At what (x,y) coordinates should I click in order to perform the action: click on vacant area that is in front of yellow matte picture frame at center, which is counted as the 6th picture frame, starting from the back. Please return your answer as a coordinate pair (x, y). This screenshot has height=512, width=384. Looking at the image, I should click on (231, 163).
__________
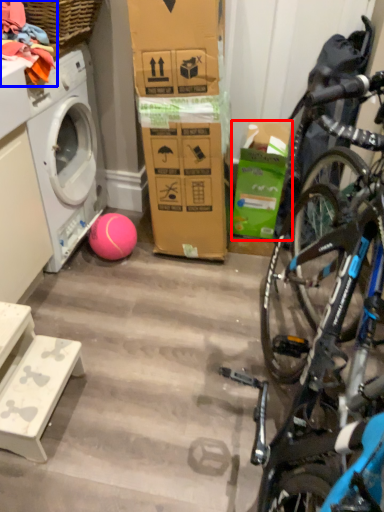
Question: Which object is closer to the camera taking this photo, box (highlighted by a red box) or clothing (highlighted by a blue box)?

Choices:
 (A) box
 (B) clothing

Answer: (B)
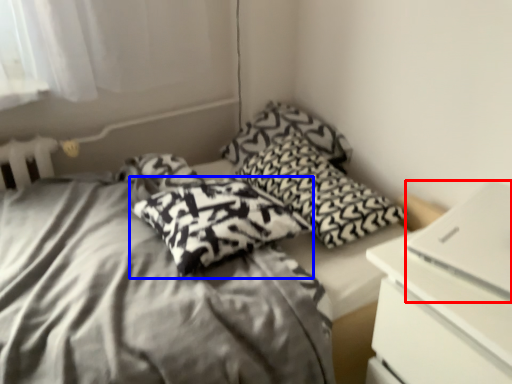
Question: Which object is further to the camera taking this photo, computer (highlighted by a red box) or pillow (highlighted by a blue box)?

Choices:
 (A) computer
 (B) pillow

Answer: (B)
__________
## PROBLEM REQUIREMENTS
Rewrite the lines from the one containing "Question: Which object is closer" through the one containing "Question: Which object is further" as a Markdown table with the columns Row and Line, numbering each row and skipping blank lines. Leave the pictures out of the table.

## EXERCISE RESPONSE
| Row | Line |
|---|---|
| 1 | Question: Which object is closer to the camera taking this photo, box (highlighted by a red box) or clothing (highlighted by a blue box)? |
| 2 | Choices: |
| 3 |  (A) box |
| 4 |  (B) clothing |
| 5 | Answer: (B) |
| 6 | Question: Which object is further to the camera taking this photo, computer (highlighted by a red box) or pillow (highlighted by a blue box)? |